**WHAT IS EXPECTED**
For the listing below, output exactly the lines from the line with "none -> blue brick E13 level 1" up to and including the line with "none -> pink brick G11:H11 level 1", and no other lines.

**SOURCE MATERIAL**
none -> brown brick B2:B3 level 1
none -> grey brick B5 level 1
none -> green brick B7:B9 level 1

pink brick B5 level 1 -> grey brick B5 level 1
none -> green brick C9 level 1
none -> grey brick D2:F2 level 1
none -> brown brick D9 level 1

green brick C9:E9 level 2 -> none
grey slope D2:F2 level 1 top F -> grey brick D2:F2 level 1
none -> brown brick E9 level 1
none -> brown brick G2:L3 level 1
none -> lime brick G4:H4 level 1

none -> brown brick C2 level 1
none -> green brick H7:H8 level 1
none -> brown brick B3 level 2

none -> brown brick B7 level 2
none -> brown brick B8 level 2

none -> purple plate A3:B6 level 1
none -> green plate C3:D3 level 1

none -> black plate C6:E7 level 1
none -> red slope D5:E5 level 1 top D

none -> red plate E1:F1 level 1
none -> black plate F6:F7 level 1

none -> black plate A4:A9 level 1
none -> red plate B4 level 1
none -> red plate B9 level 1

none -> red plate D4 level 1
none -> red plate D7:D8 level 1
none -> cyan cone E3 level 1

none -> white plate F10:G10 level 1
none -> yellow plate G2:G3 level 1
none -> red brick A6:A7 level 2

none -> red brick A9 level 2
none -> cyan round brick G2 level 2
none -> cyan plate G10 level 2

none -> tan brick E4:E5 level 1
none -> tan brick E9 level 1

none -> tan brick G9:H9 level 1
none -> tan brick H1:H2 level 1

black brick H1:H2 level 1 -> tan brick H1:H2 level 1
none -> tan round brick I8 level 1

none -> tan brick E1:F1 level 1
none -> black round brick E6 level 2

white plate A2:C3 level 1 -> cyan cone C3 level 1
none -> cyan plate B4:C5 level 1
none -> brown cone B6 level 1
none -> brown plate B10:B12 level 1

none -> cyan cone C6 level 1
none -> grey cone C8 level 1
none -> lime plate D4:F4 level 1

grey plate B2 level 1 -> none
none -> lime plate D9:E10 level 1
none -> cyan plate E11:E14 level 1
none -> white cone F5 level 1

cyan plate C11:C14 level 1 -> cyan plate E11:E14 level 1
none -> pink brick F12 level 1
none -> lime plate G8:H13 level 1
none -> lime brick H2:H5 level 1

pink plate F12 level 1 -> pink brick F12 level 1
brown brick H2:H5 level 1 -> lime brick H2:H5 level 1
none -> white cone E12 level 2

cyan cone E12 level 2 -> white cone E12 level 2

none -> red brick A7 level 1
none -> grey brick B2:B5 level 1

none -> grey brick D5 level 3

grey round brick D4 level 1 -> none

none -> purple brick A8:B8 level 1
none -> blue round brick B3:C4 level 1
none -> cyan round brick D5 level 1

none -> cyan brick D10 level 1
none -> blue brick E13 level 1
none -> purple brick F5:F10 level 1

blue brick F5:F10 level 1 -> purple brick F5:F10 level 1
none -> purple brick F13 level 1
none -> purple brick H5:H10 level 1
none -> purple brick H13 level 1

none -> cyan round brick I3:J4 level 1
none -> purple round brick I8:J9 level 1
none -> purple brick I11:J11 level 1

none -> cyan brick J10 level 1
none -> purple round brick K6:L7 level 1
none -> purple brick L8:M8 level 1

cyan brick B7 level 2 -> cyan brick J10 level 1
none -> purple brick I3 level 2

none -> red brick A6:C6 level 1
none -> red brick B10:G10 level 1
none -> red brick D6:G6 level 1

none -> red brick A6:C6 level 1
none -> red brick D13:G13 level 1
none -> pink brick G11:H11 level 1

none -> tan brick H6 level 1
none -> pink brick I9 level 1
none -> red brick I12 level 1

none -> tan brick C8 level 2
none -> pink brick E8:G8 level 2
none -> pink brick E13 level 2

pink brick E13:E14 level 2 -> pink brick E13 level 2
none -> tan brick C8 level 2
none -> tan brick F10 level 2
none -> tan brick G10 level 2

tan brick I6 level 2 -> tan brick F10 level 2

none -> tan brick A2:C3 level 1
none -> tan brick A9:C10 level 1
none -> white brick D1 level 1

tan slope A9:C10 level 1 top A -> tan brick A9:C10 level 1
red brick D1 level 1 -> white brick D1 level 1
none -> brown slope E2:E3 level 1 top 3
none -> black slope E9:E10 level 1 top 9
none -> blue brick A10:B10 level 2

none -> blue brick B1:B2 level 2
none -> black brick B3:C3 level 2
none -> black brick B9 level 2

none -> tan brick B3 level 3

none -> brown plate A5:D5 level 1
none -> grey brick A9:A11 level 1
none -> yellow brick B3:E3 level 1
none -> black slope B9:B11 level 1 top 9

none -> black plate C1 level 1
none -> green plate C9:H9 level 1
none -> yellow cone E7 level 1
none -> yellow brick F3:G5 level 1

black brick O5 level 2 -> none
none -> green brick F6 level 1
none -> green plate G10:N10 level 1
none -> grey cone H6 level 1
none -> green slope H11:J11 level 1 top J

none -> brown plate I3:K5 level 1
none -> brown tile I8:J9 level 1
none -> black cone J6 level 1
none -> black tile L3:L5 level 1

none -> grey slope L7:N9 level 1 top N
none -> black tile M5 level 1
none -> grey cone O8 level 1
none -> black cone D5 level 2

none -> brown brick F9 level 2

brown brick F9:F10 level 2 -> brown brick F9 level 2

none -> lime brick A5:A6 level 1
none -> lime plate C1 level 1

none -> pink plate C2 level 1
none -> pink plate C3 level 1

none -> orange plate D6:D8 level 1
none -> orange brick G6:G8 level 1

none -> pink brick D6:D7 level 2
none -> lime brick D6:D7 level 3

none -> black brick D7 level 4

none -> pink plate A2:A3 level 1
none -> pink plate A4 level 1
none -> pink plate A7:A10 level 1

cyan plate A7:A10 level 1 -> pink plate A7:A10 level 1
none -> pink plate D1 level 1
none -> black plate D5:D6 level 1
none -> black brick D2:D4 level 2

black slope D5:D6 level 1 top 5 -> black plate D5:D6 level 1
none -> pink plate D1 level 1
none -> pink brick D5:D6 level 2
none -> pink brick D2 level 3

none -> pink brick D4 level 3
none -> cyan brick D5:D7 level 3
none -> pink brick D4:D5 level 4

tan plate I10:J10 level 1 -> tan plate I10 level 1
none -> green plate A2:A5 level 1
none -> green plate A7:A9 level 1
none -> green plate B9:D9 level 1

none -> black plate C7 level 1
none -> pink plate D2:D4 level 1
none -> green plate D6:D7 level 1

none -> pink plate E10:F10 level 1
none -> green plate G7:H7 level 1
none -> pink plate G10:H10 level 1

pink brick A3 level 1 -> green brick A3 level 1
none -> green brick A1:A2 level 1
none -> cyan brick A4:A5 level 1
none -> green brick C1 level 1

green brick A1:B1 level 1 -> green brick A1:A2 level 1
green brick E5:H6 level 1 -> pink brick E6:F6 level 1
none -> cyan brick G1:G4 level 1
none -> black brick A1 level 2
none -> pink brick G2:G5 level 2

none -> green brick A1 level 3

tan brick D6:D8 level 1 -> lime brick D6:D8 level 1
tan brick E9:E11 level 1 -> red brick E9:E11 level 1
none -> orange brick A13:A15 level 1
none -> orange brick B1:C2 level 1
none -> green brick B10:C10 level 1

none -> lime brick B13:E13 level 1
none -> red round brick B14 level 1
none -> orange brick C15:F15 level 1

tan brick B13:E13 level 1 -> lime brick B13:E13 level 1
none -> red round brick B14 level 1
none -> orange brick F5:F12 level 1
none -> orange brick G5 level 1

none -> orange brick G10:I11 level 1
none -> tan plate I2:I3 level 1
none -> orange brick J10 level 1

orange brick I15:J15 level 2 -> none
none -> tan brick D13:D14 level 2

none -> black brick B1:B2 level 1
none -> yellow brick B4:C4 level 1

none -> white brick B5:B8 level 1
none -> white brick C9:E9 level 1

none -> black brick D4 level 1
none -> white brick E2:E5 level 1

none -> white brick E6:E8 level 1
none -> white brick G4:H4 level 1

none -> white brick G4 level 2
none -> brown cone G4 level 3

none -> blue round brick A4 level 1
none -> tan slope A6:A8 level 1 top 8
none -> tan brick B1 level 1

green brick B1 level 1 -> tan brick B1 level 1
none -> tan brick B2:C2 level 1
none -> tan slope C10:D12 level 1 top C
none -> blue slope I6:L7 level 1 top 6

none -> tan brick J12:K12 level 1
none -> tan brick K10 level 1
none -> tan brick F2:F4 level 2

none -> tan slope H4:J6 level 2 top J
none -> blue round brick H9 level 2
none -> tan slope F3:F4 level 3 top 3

**YOUR SOLUTION**
none -> blue brick E13 level 1
none -> purple brick F5:F10 level 1

blue brick F5:F10 level 1 -> purple brick F5:F10 level 1
none -> purple brick F13 level 1
none -> purple brick H5:H10 level 1
none -> purple brick H13 level 1

none -> cyan round brick I3:J4 level 1
none -> purple round brick I8:J9 level 1
none -> purple brick I11:J11 level 1

none -> cyan brick J10 level 1
none -> purple round brick K6:L7 level 1
none -> purple brick L8:M8 level 1

cyan brick B7 level 2 -> cyan brick J10 level 1
none -> purple brick I3 level 2

none -> red brick A6:C6 level 1
none -> red brick B10:G10 level 1
none -> red brick D6:G6 level 1

none -> red brick A6:C6 level 1
none -> red brick D13:G13 level 1
none -> pink brick G11:H11 level 1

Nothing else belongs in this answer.